Show, from the entries below, every line in which "orange" appears.

..........

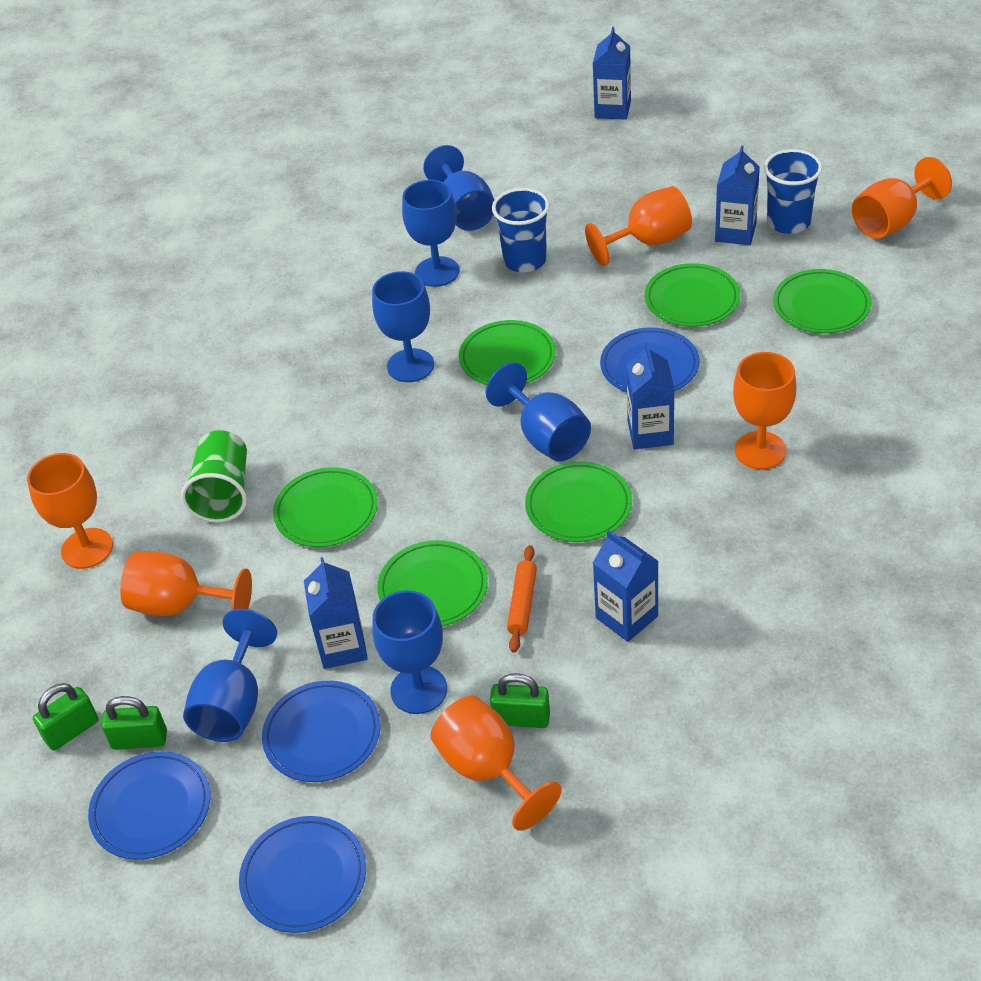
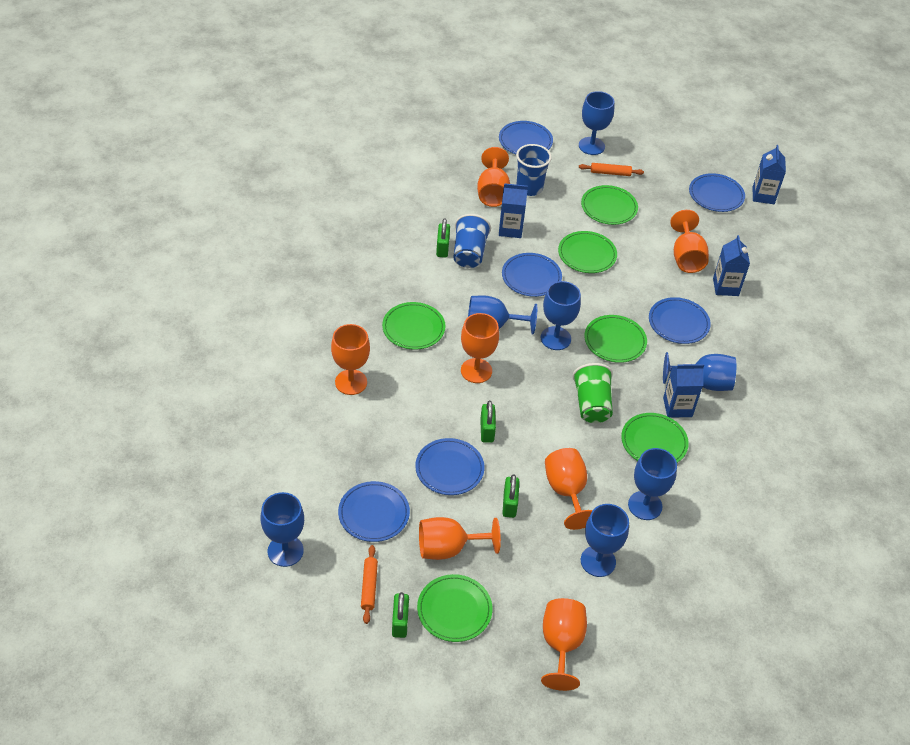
blue carton: 5 -> 4
blue goblet: 6 -> 7
blue plate: 4 -> 6
green padlock: 3 -> 4
orange goblet: 6 -> 7
orange rolling pin: 1 -> 2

..........

Task response:
orange goblet: 6 -> 7
orange rolling pin: 1 -> 2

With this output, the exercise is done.